[Source data Boundary: Start]

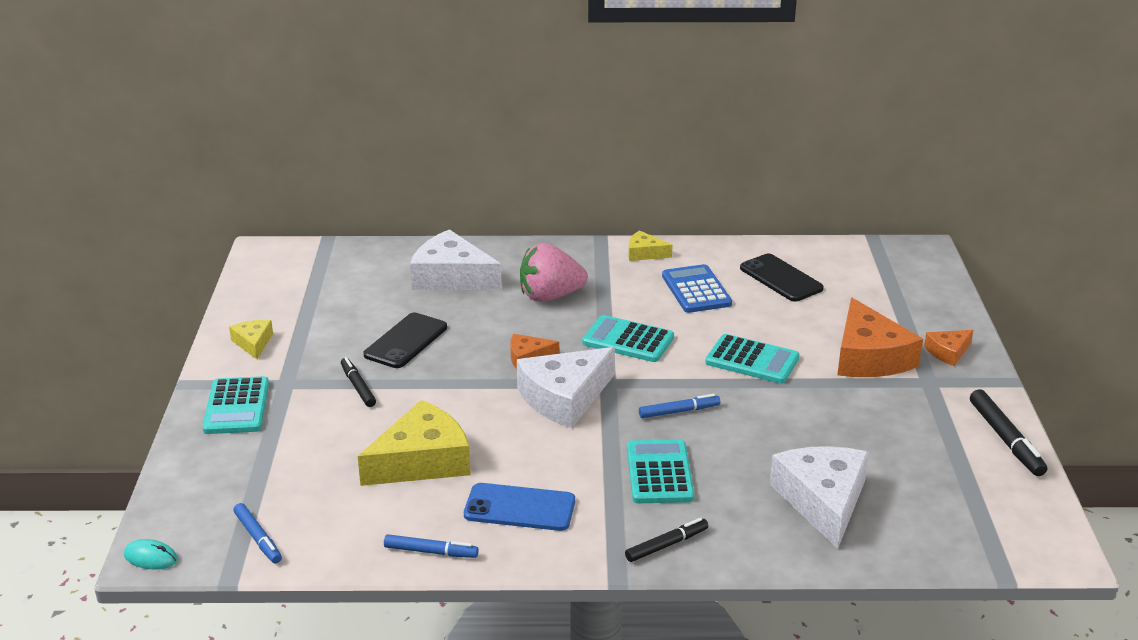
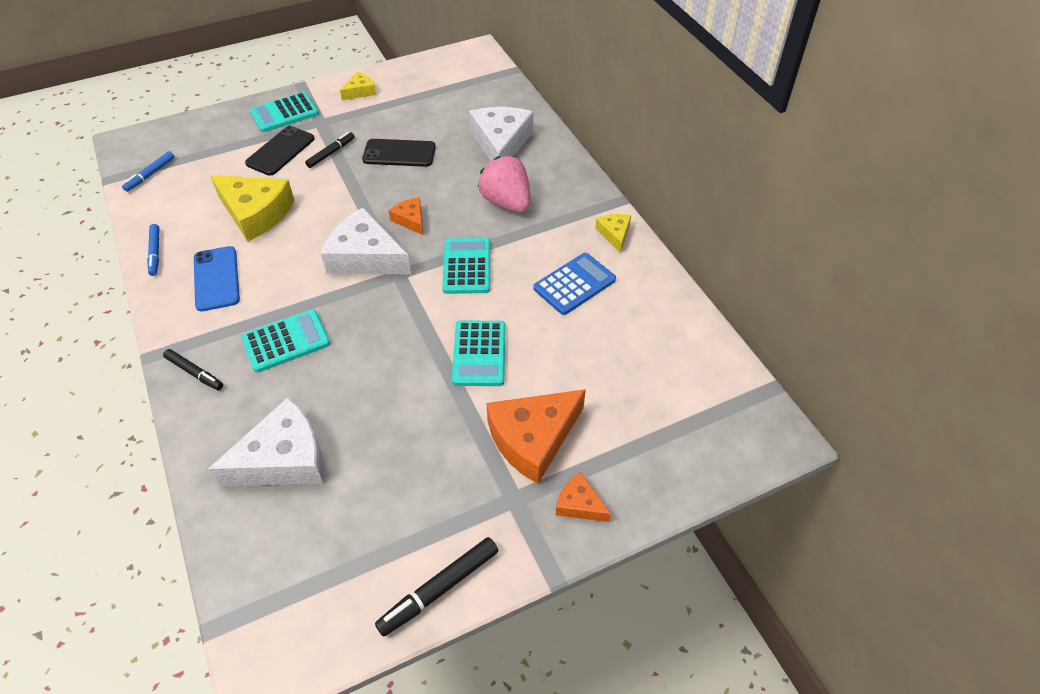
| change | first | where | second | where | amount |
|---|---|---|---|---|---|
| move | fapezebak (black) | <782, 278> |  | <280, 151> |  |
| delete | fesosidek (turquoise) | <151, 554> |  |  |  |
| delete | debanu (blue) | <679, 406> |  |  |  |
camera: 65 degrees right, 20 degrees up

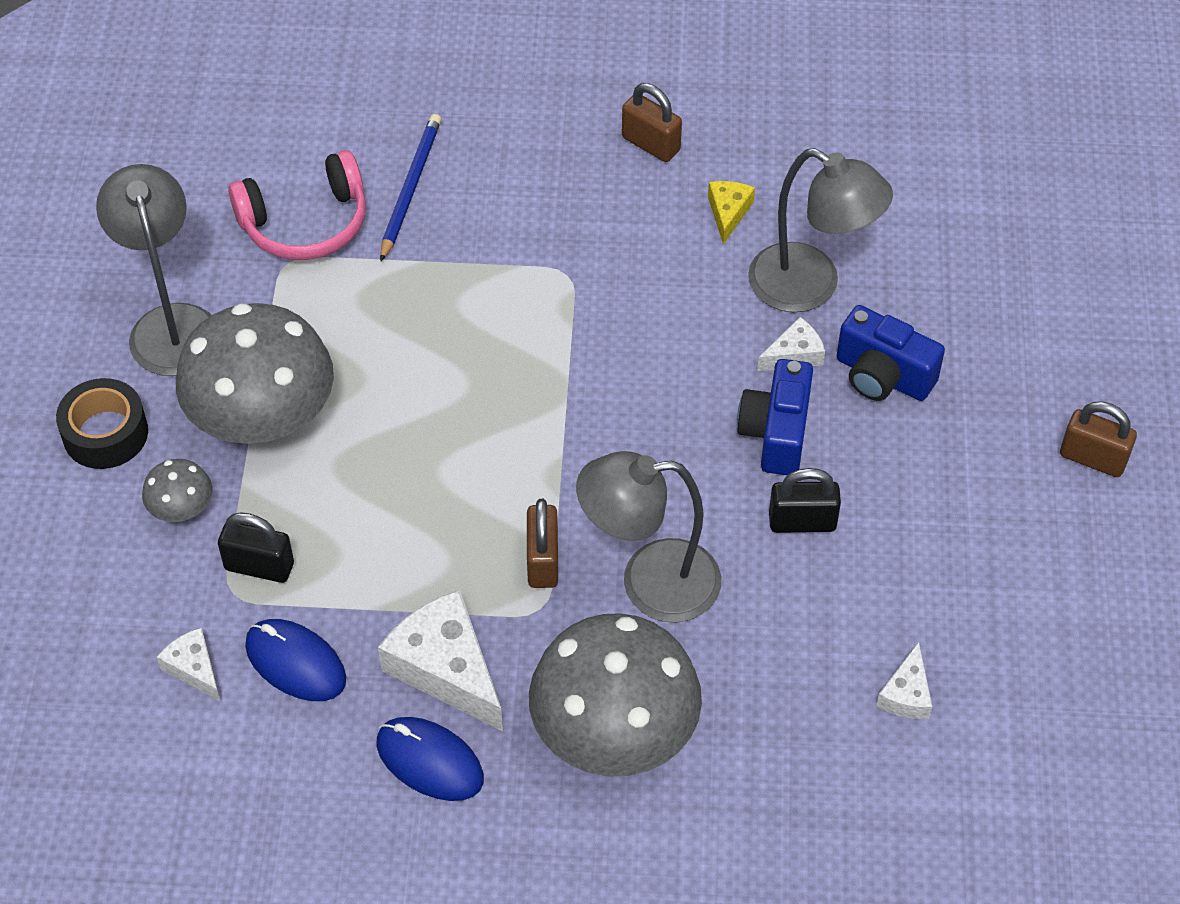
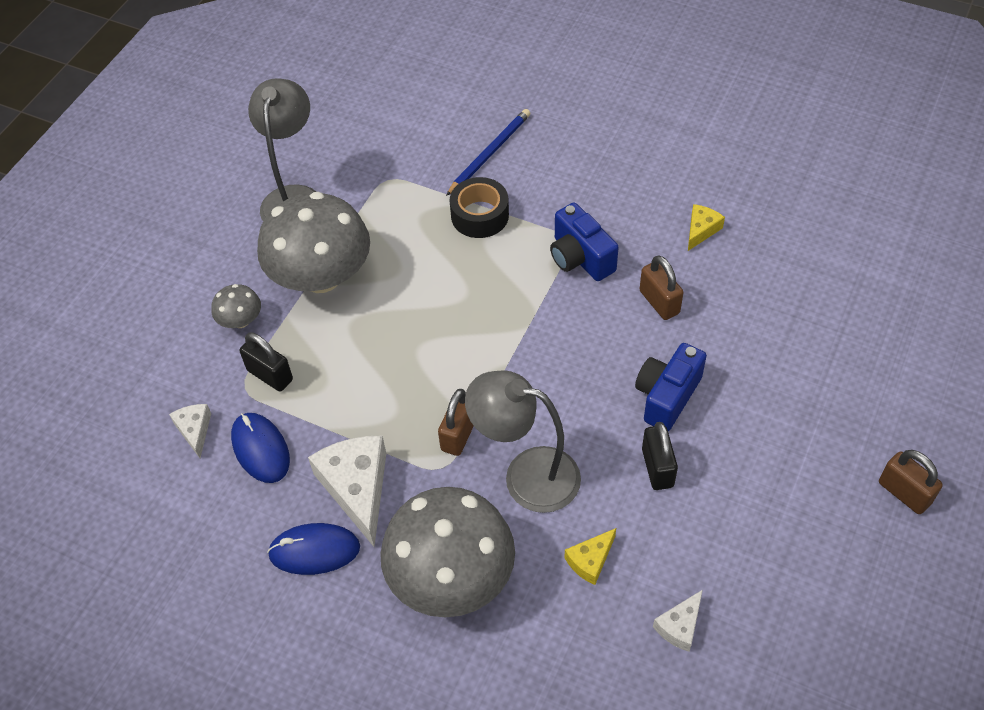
| change | first | where | second | where | amount |
|---|---|---|---|---|---|
| rotate | fesosidek (blue) | <430, 759> |  | <313, 549> | 60 degrees counterclockwise |
| move | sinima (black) | <102, 423> |  | <479, 207> |  |
| move |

[Source data Boundary: End]

Assignment: All the records need to be set down word for word, with the images left out.

The answer:
| change | first | where | second | where | amount |
|---|---|---|---|---|---|
| move | fapezebak (black) | <782, 278> |  | <280, 151> |  |
| delete | fesosidek (turquoise) | <151, 554> |  |  |  |
| delete | debanu (blue) | <679, 406> |  |  |  |
camera: 65 degrees right, 20 degrees up

| change | first | where | second | where | amount |
|---|---|---|---|---|---|
| rotate | fesosidek (blue) | <430, 759> |  | <313, 549> | 60 degrees counterclockwise |
| move | sinima (black) | <102, 423> |  | <479, 207> |  |
| move |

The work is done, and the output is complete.